INPUT DATA:
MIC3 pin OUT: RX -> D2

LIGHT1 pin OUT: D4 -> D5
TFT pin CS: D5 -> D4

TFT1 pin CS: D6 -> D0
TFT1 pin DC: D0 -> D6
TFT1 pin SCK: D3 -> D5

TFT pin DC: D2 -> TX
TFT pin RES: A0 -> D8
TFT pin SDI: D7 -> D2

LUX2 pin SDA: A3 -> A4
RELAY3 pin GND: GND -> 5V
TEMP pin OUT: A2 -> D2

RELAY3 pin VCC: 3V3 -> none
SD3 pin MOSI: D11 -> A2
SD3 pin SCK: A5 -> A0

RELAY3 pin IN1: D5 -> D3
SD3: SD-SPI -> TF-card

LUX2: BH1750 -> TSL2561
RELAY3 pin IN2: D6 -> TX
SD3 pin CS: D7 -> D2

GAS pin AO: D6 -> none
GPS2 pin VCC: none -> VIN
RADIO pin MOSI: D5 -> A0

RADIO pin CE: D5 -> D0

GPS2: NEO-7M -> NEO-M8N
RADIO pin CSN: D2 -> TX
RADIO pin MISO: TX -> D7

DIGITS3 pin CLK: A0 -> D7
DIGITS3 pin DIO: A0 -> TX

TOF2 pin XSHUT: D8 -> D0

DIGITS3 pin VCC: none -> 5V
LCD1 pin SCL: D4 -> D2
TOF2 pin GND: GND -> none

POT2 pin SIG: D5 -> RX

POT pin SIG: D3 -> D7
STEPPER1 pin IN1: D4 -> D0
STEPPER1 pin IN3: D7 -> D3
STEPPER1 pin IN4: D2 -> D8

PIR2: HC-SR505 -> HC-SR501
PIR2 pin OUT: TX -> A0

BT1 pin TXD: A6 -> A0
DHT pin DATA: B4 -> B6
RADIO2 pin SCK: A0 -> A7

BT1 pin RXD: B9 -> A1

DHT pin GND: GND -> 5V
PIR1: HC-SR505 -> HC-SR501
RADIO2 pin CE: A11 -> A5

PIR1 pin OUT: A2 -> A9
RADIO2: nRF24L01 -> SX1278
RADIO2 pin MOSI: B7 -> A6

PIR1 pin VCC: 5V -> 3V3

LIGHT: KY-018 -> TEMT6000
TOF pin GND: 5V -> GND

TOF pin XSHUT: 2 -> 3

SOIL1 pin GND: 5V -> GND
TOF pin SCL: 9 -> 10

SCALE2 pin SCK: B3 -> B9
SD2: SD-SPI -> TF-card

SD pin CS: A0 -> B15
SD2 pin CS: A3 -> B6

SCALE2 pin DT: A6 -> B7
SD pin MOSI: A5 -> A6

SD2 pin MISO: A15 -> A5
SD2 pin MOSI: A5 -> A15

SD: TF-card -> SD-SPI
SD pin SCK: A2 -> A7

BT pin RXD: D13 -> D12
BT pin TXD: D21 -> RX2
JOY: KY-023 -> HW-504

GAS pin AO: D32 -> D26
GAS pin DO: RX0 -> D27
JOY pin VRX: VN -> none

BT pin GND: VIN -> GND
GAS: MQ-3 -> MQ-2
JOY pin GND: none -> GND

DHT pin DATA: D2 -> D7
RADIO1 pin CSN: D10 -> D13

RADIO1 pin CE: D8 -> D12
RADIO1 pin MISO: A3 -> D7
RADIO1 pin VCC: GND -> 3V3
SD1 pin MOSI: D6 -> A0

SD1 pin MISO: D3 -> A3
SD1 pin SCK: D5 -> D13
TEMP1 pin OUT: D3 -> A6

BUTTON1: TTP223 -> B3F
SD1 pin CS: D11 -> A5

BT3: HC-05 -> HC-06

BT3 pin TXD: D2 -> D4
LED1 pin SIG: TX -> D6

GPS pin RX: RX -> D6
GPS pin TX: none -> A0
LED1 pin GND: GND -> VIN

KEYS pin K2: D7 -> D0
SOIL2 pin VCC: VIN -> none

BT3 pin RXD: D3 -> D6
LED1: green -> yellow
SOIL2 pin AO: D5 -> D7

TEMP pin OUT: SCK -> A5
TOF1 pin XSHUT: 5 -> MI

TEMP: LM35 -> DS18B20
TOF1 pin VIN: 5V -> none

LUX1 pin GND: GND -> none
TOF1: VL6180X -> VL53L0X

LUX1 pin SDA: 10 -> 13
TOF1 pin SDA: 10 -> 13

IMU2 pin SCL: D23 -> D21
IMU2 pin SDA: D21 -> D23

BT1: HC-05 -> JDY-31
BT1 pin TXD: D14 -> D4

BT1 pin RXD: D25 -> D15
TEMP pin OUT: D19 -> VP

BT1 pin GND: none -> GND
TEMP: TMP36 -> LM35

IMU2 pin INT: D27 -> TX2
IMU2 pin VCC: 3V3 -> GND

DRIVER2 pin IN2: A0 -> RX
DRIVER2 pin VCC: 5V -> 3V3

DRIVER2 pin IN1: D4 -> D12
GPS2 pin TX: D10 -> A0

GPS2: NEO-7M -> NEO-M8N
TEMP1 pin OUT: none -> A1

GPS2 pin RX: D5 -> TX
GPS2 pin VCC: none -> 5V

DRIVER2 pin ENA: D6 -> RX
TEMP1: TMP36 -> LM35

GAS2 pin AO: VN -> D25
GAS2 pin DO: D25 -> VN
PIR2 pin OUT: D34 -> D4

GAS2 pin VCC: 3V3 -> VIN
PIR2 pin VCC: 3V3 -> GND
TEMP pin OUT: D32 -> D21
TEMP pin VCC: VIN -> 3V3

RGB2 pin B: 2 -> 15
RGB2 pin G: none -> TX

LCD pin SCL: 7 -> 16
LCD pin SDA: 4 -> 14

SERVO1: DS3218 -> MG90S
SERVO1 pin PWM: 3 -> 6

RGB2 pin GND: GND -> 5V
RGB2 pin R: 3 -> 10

TASK:
The lines to extract from the data above begin with the line containing "BT pin RXD: D13 -> D12" and end with the line containing "TOF1 pin VIN: 5V -> none". Extract them exactly, including both.

YOUR SOLUTION:
BT pin RXD: D13 -> D12
BT pin TXD: D21 -> RX2
JOY: KY-023 -> HW-504

GAS pin AO: D32 -> D26
GAS pin DO: RX0 -> D27
JOY pin VRX: VN -> none

BT pin GND: VIN -> GND
GAS: MQ-3 -> MQ-2
JOY pin GND: none -> GND

DHT pin DATA: D2 -> D7
RADIO1 pin CSN: D10 -> D13

RADIO1 pin CE: D8 -> D12
RADIO1 pin MISO: A3 -> D7
RADIO1 pin VCC: GND -> 3V3
SD1 pin MOSI: D6 -> A0

SD1 pin MISO: D3 -> A3
SD1 pin SCK: D5 -> D13
TEMP1 pin OUT: D3 -> A6

BUTTON1: TTP223 -> B3F
SD1 pin CS: D11 -> A5

BT3: HC-05 -> HC-06

BT3 pin TXD: D2 -> D4
LED1 pin SIG: TX -> D6

GPS pin RX: RX -> D6
GPS pin TX: none -> A0
LED1 pin GND: GND -> VIN

KEYS pin K2: D7 -> D0
SOIL2 pin VCC: VIN -> none

BT3 pin RXD: D3 -> D6
LED1: green -> yellow
SOIL2 pin AO: D5 -> D7

TEMP pin OUT: SCK -> A5
TOF1 pin XSHUT: 5 -> MI

TEMP: LM35 -> DS18B20
TOF1 pin VIN: 5V -> none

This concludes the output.